--- START ---
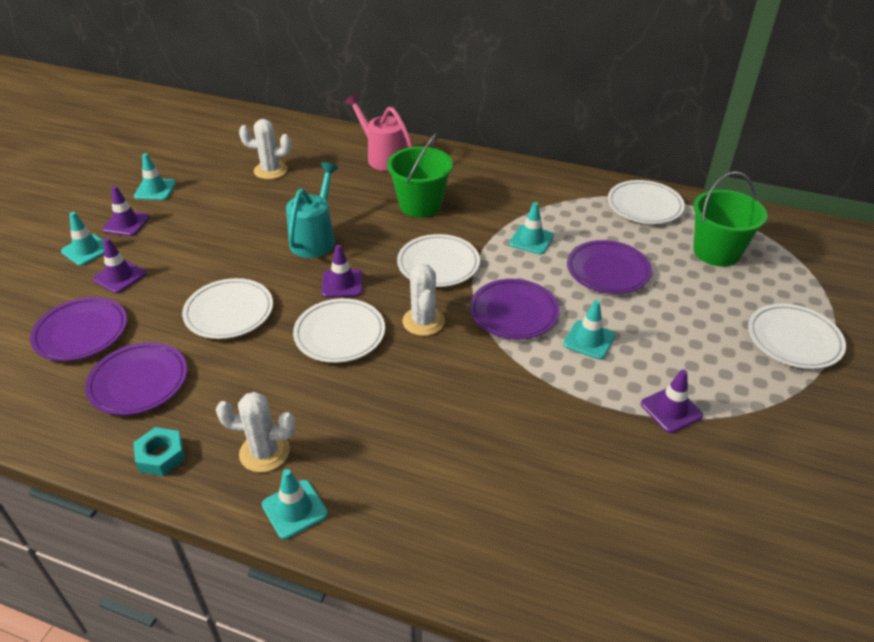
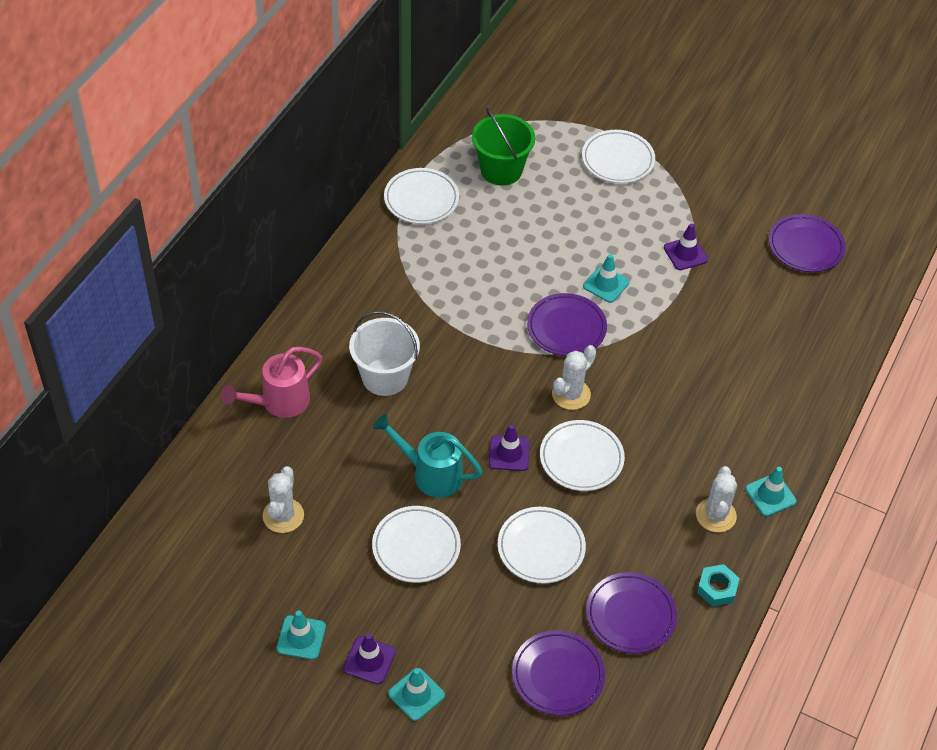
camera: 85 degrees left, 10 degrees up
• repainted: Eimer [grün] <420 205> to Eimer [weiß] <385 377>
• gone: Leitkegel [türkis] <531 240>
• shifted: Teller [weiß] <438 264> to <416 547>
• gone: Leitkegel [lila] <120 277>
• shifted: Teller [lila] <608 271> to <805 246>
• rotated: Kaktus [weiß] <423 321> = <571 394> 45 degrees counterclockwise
--- END ---
● WHAT YOU WILL DO: Answer with one number only: how many lines above contain the word "Teller".

● SOLUTION TO THIS PROBLEM: 2